WHAT TO WORK ON: Both the line containing "toilet: (478, 553)" and the line containing "dresser: (212, 357) -> (388, 138), moved" belong to the span. Output exactly that span from the listing below, and nothing outside it.

RECORDS SHOWN:
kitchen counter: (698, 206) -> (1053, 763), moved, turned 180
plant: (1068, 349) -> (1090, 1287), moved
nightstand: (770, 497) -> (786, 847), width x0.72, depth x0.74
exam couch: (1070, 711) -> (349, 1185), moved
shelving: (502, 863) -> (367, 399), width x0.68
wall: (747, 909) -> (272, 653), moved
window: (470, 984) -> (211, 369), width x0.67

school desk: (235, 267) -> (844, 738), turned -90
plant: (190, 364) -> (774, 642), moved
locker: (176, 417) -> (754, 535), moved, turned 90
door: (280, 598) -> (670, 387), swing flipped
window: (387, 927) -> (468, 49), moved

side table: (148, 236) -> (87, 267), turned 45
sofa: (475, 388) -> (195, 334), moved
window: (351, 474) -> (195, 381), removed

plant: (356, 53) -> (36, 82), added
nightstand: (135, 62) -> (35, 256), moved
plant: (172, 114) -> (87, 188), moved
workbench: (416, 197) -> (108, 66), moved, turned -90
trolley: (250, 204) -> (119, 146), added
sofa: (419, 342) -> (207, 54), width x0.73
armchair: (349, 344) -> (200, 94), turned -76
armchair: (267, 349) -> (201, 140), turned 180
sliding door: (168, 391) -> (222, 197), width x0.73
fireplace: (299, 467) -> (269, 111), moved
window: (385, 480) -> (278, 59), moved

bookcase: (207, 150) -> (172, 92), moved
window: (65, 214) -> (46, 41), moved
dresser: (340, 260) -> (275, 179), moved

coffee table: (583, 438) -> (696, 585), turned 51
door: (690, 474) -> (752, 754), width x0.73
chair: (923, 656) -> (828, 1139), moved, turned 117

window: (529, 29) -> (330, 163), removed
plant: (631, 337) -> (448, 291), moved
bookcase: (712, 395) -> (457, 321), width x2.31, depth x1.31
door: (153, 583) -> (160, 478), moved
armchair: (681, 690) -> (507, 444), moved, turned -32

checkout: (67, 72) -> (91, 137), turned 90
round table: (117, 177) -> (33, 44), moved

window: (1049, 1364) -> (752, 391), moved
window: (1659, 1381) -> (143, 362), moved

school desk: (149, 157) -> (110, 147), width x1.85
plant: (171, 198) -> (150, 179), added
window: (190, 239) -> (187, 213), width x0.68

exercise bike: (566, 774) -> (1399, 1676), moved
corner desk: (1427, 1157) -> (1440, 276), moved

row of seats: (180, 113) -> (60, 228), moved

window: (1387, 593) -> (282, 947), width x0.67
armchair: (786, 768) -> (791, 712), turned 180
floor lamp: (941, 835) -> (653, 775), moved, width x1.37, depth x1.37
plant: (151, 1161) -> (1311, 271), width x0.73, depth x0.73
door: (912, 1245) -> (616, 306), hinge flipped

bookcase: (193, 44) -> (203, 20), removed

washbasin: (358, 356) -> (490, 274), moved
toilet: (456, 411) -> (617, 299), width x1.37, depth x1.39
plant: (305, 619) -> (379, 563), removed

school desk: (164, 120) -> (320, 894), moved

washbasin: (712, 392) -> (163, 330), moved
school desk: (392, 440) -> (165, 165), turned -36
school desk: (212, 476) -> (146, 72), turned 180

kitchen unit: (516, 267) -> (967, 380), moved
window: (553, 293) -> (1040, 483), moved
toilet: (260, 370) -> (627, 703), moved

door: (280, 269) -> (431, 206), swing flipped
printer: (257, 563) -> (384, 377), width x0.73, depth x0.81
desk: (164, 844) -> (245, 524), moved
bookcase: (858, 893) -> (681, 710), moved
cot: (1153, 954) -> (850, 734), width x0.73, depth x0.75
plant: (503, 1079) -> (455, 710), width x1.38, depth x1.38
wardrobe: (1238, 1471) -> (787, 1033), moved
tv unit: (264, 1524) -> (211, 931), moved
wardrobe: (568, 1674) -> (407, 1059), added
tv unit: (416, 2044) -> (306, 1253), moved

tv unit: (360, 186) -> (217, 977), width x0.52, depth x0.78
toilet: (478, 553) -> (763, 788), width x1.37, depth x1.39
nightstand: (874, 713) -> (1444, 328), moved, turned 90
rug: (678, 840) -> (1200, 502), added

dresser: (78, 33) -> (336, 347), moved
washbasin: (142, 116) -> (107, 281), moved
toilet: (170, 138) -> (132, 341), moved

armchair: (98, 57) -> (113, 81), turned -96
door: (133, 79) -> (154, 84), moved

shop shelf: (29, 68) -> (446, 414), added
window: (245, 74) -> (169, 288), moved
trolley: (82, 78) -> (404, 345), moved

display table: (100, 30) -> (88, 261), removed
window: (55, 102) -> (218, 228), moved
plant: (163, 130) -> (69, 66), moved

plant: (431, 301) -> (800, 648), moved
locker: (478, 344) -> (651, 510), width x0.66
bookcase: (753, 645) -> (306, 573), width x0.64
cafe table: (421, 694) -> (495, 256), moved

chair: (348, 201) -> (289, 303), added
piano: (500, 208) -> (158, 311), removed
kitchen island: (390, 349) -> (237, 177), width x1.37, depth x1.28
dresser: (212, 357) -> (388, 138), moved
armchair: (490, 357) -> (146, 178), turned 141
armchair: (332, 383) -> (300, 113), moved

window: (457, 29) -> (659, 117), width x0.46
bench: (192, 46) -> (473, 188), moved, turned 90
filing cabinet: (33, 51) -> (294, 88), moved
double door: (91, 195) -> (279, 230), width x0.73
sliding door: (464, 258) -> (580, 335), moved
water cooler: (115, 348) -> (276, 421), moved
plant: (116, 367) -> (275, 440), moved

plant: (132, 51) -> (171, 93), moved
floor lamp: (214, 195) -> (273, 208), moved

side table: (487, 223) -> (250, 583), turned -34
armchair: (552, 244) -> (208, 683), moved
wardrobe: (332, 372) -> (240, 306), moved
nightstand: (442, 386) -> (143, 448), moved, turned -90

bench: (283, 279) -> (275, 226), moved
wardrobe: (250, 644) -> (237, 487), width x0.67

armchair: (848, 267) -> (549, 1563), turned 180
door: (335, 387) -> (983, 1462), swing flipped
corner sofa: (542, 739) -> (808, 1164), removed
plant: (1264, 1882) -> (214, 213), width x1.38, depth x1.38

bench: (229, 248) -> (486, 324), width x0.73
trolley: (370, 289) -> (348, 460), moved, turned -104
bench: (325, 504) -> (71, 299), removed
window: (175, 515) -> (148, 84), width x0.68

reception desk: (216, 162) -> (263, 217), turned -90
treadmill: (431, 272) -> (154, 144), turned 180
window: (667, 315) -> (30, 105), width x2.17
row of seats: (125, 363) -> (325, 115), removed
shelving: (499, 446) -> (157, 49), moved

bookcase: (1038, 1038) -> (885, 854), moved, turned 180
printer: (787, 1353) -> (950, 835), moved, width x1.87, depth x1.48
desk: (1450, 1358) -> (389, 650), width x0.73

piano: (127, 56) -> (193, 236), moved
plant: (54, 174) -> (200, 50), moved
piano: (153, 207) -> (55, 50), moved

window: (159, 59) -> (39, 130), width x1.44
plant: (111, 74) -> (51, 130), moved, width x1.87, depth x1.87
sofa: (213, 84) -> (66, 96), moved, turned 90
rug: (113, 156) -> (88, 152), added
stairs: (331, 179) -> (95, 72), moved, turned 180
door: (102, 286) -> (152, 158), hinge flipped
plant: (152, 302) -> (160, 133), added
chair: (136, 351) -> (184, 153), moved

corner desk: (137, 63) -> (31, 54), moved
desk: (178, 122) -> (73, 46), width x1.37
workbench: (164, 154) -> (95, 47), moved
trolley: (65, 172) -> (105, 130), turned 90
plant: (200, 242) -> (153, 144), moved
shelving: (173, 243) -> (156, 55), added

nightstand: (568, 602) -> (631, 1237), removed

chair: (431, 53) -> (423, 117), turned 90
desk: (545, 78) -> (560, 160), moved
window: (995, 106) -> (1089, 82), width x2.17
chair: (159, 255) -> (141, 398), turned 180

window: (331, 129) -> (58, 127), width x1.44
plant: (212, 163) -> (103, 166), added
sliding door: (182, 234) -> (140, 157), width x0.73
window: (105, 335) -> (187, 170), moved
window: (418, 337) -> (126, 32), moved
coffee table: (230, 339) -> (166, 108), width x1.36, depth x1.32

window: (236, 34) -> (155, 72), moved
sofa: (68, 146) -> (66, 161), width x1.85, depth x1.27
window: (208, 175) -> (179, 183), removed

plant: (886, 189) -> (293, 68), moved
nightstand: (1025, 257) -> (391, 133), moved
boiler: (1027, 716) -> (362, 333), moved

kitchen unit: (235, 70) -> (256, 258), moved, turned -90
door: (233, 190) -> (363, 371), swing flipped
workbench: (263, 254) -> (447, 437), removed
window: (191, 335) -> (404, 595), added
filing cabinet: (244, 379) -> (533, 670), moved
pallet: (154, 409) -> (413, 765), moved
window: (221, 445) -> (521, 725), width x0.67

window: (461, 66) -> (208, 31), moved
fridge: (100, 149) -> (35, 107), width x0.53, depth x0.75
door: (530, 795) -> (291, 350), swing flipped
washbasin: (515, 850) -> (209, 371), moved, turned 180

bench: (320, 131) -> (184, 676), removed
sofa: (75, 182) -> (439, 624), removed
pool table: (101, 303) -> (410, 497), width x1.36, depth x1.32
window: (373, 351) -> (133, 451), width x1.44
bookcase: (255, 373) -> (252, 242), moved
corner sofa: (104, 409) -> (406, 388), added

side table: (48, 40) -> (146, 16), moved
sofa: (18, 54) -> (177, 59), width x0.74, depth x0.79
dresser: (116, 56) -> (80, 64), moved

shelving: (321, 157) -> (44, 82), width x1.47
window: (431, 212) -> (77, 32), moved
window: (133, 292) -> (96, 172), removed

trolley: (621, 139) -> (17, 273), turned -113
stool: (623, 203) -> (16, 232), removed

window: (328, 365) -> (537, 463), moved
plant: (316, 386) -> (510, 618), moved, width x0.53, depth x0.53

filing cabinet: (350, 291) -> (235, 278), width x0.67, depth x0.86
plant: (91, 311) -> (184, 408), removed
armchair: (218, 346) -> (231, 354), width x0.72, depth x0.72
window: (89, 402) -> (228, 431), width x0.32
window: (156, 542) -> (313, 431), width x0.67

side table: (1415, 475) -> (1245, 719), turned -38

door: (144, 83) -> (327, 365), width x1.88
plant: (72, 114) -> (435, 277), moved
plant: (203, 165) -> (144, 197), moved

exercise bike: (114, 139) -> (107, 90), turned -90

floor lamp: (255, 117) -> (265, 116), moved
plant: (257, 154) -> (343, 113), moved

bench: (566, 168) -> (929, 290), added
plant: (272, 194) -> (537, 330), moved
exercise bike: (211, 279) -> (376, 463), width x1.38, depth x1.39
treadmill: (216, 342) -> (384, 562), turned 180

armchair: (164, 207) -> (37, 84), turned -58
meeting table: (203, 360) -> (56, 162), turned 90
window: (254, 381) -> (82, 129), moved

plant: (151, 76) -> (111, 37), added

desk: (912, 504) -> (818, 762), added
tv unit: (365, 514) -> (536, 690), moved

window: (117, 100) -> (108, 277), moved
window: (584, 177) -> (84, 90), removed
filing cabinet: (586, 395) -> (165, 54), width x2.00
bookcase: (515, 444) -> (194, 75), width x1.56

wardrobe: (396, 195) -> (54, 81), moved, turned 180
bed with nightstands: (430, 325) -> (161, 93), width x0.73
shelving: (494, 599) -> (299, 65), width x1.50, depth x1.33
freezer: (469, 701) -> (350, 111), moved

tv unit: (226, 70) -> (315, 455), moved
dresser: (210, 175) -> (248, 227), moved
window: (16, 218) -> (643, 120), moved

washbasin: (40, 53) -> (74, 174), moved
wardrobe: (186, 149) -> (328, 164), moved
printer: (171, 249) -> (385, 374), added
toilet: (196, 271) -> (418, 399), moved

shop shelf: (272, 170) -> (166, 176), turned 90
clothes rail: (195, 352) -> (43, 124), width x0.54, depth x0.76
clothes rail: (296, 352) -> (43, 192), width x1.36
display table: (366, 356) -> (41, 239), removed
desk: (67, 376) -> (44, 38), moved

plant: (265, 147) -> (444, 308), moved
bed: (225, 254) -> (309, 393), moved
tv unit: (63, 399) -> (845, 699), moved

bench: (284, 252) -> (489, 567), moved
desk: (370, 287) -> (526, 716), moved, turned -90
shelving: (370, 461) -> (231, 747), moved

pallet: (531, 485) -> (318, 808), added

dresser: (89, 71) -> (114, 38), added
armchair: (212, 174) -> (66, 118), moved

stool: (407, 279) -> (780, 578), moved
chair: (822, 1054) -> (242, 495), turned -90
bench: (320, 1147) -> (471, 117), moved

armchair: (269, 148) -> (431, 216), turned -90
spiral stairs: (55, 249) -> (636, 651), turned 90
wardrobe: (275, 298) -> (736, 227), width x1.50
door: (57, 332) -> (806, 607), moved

SOLUTION TO THIS TASK:
toilet: (478, 553) -> (763, 788), width x1.37, depth x1.39
nightstand: (874, 713) -> (1444, 328), moved, turned 90
rug: (678, 840) -> (1200, 502), added

dresser: (78, 33) -> (336, 347), moved
washbasin: (142, 116) -> (107, 281), moved
toilet: (170, 138) -> (132, 341), moved

armchair: (98, 57) -> (113, 81), turned -96
door: (133, 79) -> (154, 84), moved

shop shelf: (29, 68) -> (446, 414), added
window: (245, 74) -> (169, 288), moved
trolley: (82, 78) -> (404, 345), moved

display table: (100, 30) -> (88, 261), removed
window: (55, 102) -> (218, 228), moved
plant: (163, 130) -> (69, 66), moved

plant: (431, 301) -> (800, 648), moved
locker: (478, 344) -> (651, 510), width x0.66
bookcase: (753, 645) -> (306, 573), width x0.64
cafe table: (421, 694) -> (495, 256), moved

chair: (348, 201) -> (289, 303), added
piano: (500, 208) -> (158, 311), removed
kitchen island: (390, 349) -> (237, 177), width x1.37, depth x1.28
dresser: (212, 357) -> (388, 138), moved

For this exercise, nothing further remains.